### WHAT IS BEING ASKED
When the line containing "swapped: emerald stockpot" appears in the listing below, set it down along with each later line through the end, exactly as written, and nothing before it.

### DATA
==============================

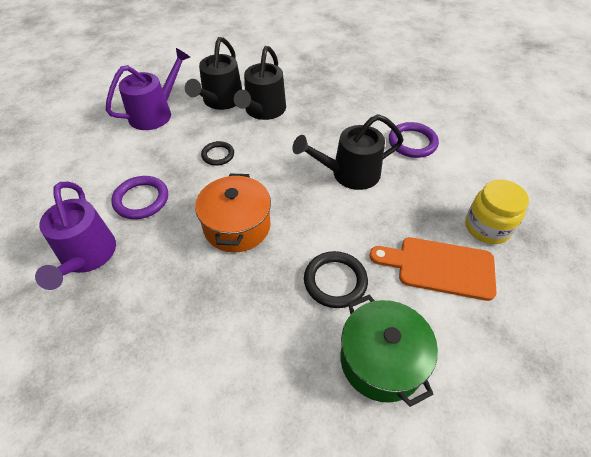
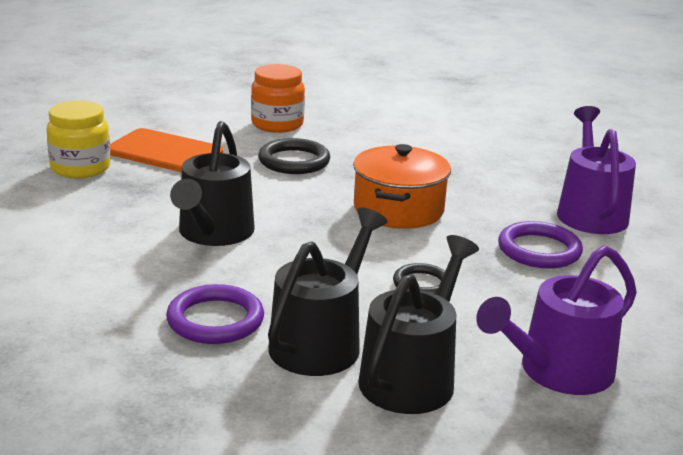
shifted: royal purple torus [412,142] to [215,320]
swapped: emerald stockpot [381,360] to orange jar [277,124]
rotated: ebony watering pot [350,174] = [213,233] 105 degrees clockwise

==============================

### OUTPUT
swapped: emerald stockpot [381,360] to orange jar [277,124]
rotated: ebony watering pot [350,174] = [213,233] 105 degrees clockwise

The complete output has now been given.